_Aim of the task_. Beginning at the top of the data below, restate every line word for word until the line containing "U3 pin PA2: SIG15 -> SIG4" has been included, and omit the pictures.

_Provided data_.
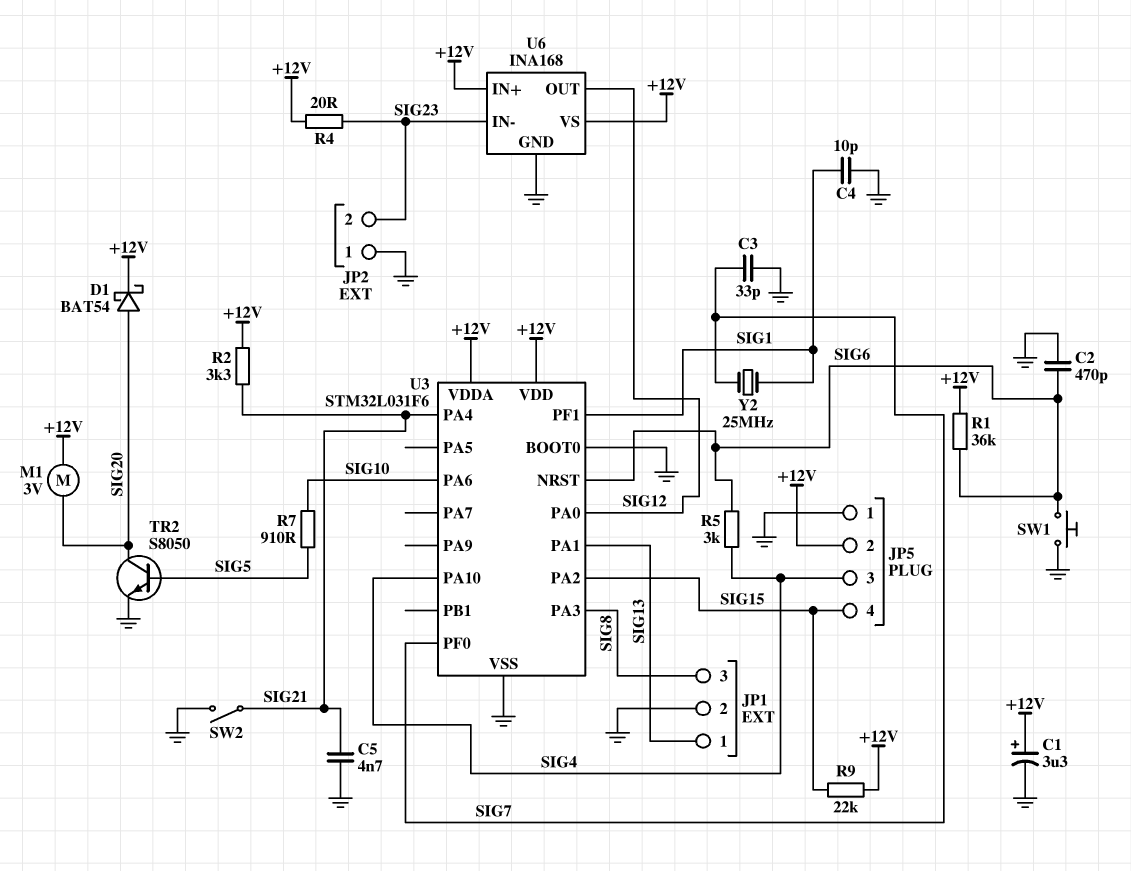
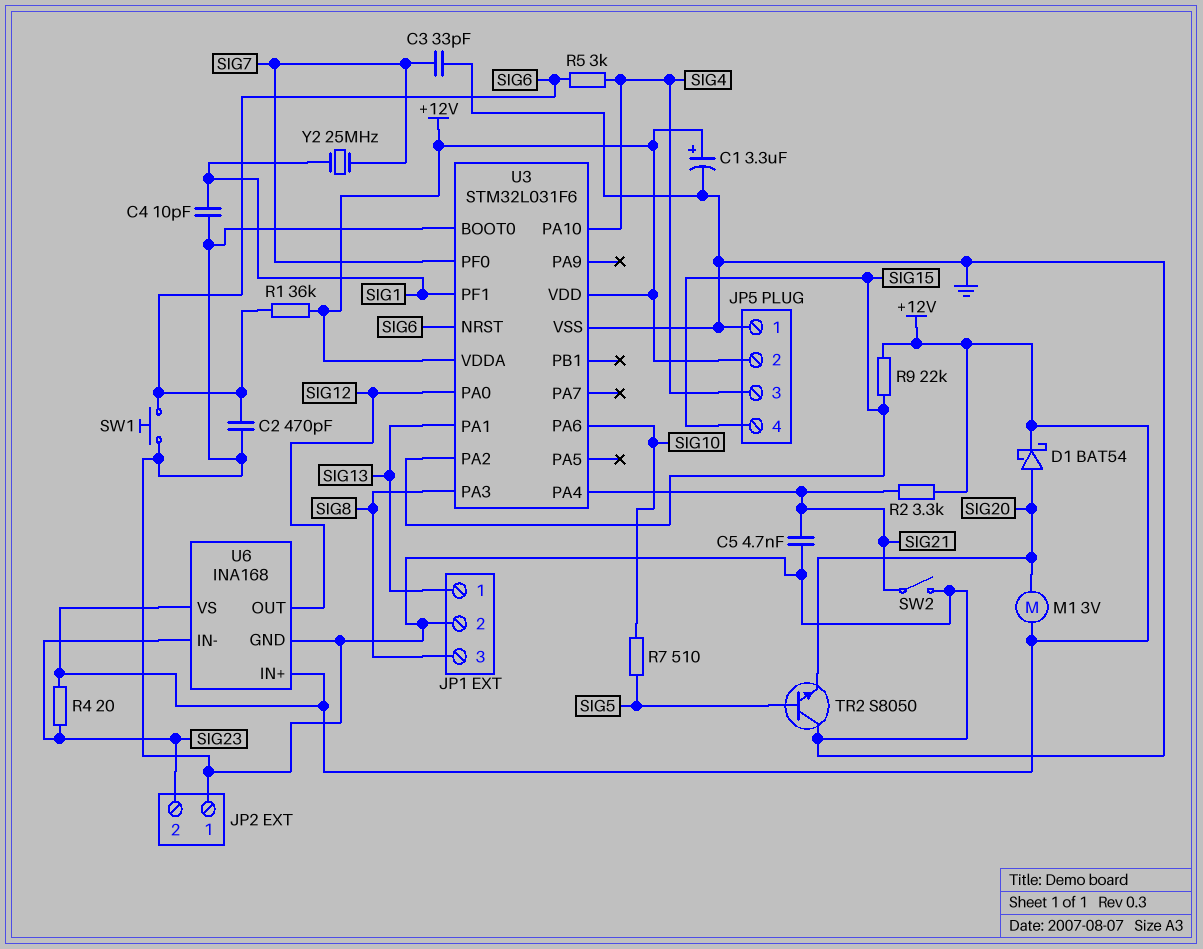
R7: 910 (SIG5, SIG10) -> 510 (SIG5, SIG10)
TR2: NPN S8050 (B SIG5, C SIG20, E GND) -> NPN S8050 (B SIG5, C GND, E SIG20)

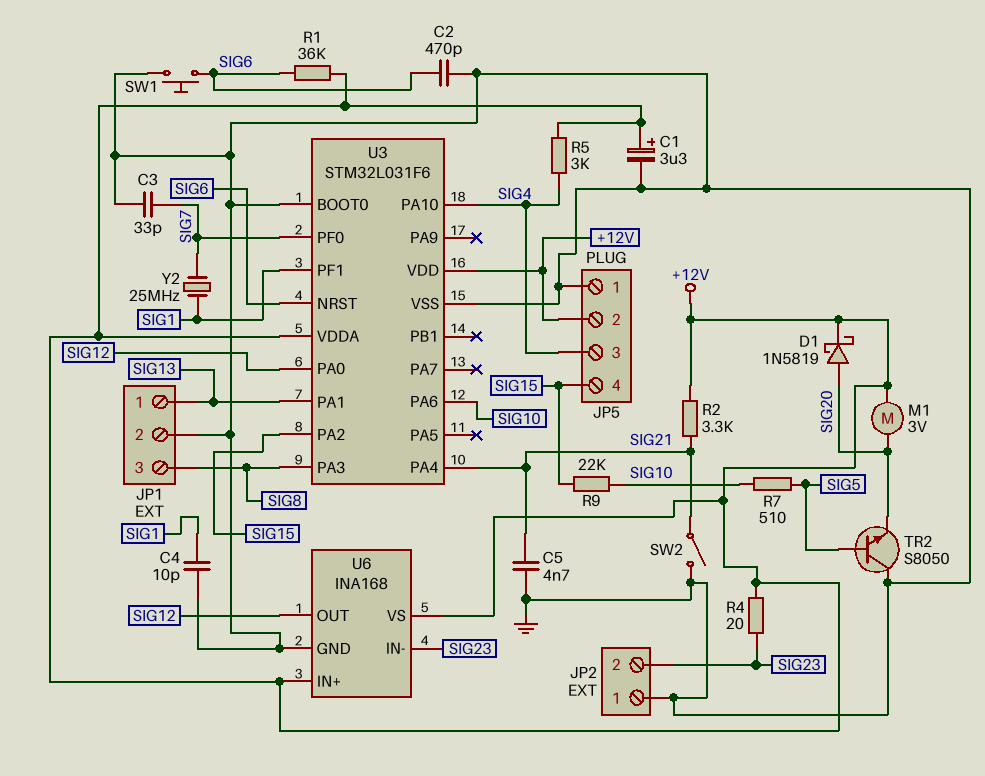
D1: schottky BAT54 (A SIG20, K +12V) -> schottky 1N5819 (A SIG20, K +12V)
R5: 3k (SIG4, SIG6) -> 3k (+12V, SIG4)
R9: 22k (+12V, SIG15) -> 22k (SIG10, SIG15)

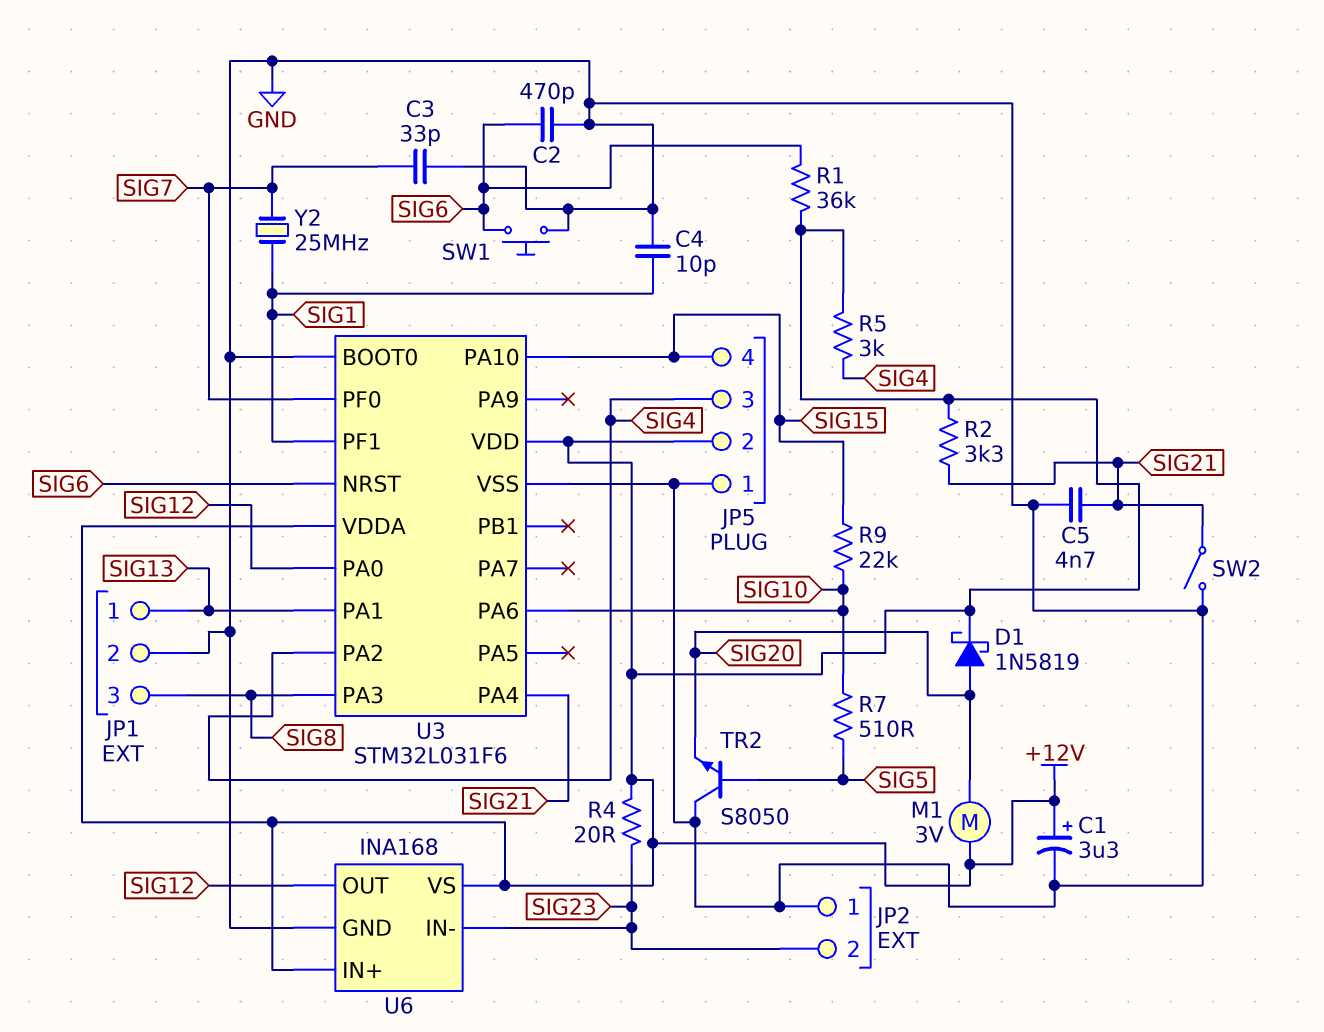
U3 pin PA2: SIG15 -> SIG4
U3 pin PA10: SIG4 -> SIG15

_Response to this task_.
R7: 910 (SIG5, SIG10) -> 510 (SIG5, SIG10)
TR2: NPN S8050 (B SIG5, C SIG20, E GND) -> NPN S8050 (B SIG5, C GND, E SIG20)

D1: schottky BAT54 (A SIG20, K +12V) -> schottky 1N5819 (A SIG20, K +12V)
R5: 3k (SIG4, SIG6) -> 3k (+12V, SIG4)
R9: 22k (+12V, SIG15) -> 22k (SIG10, SIG15)

U3 pin PA2: SIG15 -> SIG4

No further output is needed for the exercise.